▶ [Problem description] Repeat the listing exactly, line by line, and leave the pictures behind.

▶ [Recorded information]

________________________

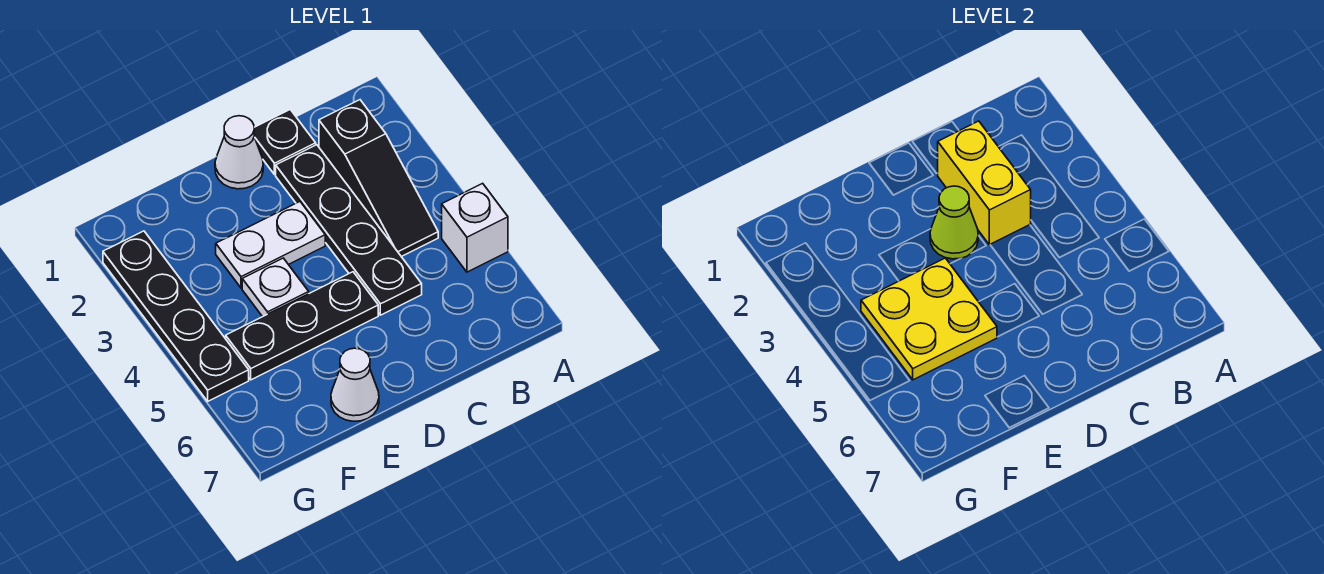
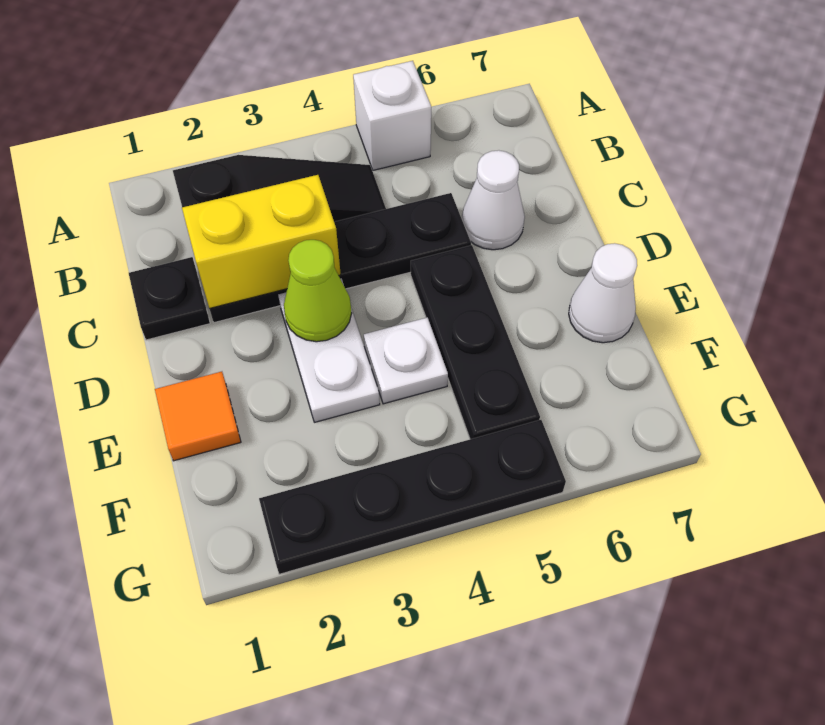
white cone D1 level 1 -> white cone C6 level 1
none -> orange tile E1 level 1
yellow plate E4:F5 level 2 -> none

________________________

▶ [Task result]
white cone D1 level 1 -> white cone C6 level 1
none -> orange tile E1 level 1
yellow plate E4:F5 level 2 -> none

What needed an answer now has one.